#### REQUIREMENT
Output the whole listing exactly, with no pictures.
(Beginning of GIVEN DATA)
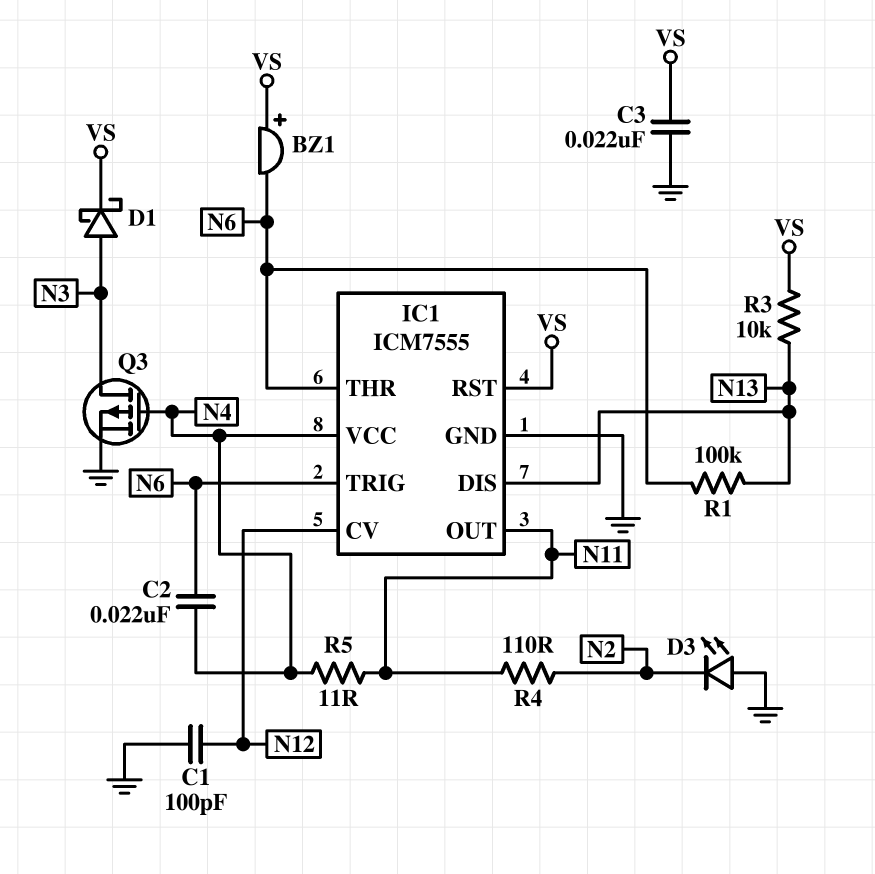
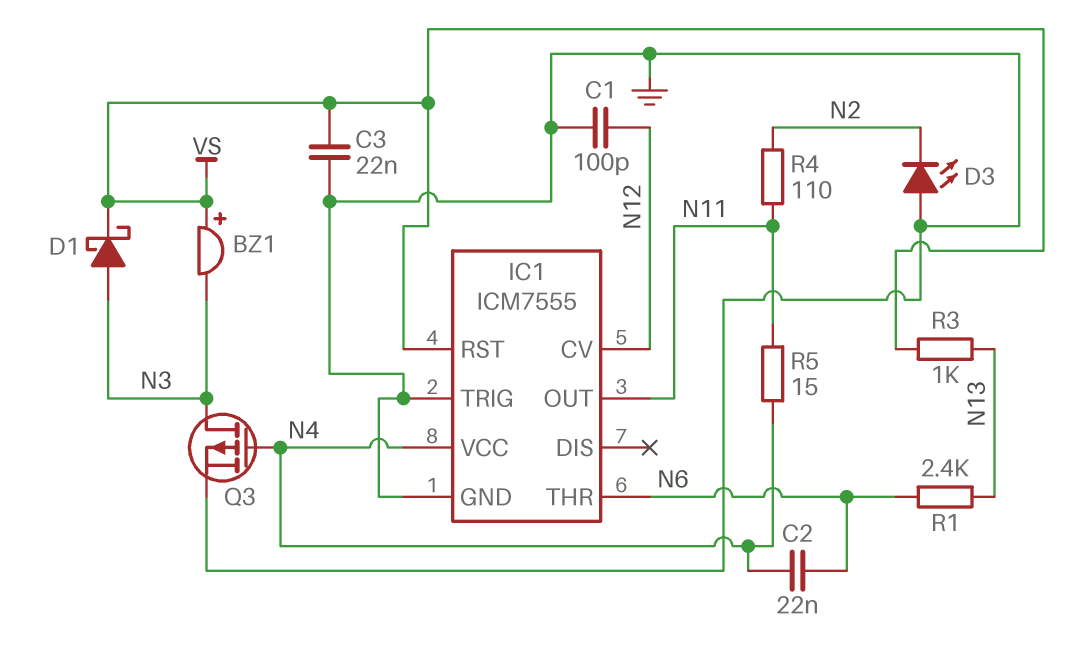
BZ1: buzzer (plus VS, minus N6) -> buzzer (plus VS, minus N3)
IC1 pin DIS: N13 -> none
IC1 pin TRIG: N6 -> GND
R1: 100k (N6, N13) -> 2.4k (N6, N13)
R3: 10k (N13, VS) -> 1k (N13, VS)
R5: 11 (N4, N11) -> 15 (N4, N11)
(End of GIVEN DATA)
#### SOLUTION TO THIS TASK
BZ1: buzzer (plus VS, minus N6) -> buzzer (plus VS, minus N3)
IC1 pin DIS: N13 -> none
IC1 pin TRIG: N6 -> GND
R1: 100k (N6, N13) -> 2.4k (N6, N13)
R3: 10k (N13, VS) -> 1k (N13, VS)
R5: 11 (N4, N11) -> 15 (N4, N11)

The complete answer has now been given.